■ Excerpted records ■
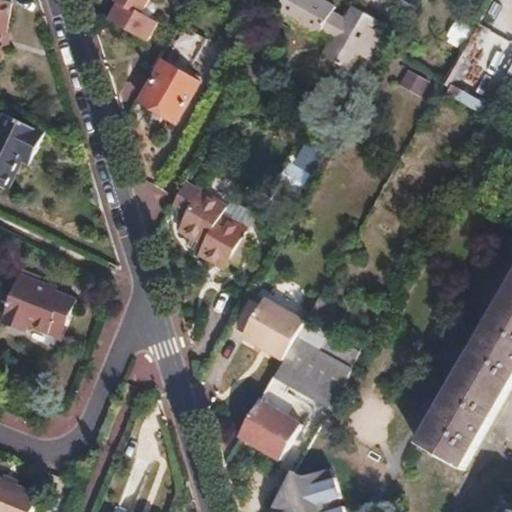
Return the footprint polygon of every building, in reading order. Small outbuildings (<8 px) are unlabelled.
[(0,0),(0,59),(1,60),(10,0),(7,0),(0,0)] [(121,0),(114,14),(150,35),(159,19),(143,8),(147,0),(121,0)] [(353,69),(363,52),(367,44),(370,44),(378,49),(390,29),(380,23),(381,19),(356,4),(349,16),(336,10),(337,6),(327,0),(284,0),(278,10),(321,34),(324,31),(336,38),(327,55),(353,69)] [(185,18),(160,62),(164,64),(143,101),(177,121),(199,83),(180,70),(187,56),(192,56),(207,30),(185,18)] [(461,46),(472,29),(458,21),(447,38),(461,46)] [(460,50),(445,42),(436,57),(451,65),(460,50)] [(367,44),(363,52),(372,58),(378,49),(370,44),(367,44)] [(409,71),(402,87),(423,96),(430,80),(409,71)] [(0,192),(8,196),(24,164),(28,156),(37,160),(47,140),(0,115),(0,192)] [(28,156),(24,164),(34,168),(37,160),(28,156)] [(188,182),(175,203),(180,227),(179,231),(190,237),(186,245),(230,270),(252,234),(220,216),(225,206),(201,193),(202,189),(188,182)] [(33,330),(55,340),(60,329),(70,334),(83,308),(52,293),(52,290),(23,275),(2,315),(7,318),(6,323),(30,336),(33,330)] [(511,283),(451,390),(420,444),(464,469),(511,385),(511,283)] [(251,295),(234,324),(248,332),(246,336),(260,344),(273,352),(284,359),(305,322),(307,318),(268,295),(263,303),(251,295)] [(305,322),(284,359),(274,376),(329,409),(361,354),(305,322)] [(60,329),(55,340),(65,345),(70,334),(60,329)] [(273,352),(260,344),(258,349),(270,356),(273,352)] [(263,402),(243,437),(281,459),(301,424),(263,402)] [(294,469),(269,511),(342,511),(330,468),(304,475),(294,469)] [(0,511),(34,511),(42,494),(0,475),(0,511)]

--

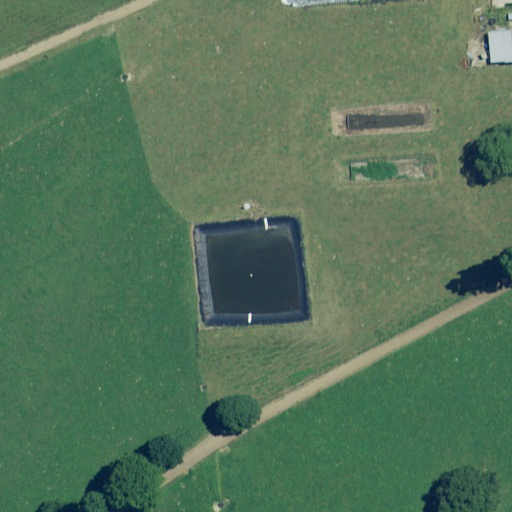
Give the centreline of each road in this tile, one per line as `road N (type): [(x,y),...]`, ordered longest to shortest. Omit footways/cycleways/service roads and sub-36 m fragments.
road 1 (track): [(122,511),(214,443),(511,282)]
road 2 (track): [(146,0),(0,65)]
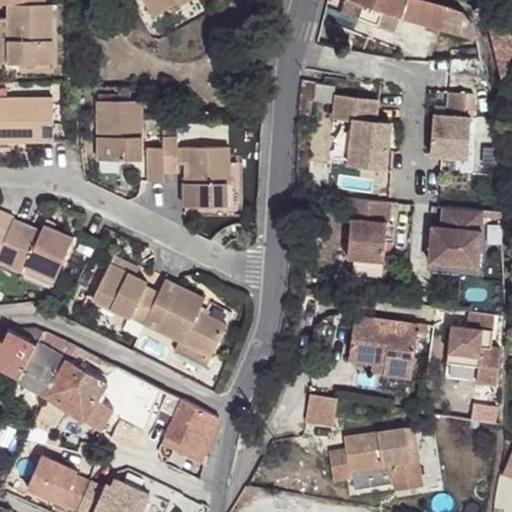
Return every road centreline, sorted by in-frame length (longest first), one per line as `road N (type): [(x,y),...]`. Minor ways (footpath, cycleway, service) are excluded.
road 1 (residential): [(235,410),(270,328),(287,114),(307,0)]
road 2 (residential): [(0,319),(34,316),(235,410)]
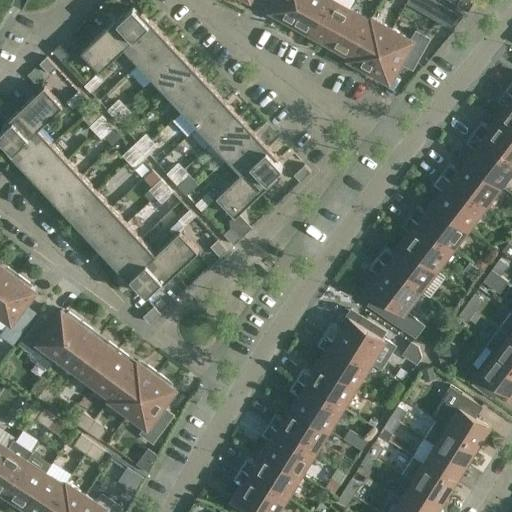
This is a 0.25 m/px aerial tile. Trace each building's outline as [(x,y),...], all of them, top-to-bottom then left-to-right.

■ Problem to solve ■
Rewrite the lines above, from the line that contains "Give the centreline" through the line that contains "road 2 (track): [(146,0),(0,65)]", replacing "tile" with "image" and leaving everything else unchanged.

■ Problem solution ■
Give the centreline of each road in this image, one per line as `road N (type): [(x,y),...]`, ordered longest to shortest. Omit footways/cycleways/service roads and sub-36 m fragments.
road 1 (track): [(122,511),(214,443),(511,282)]
road 2 (track): [(146,0),(0,65)]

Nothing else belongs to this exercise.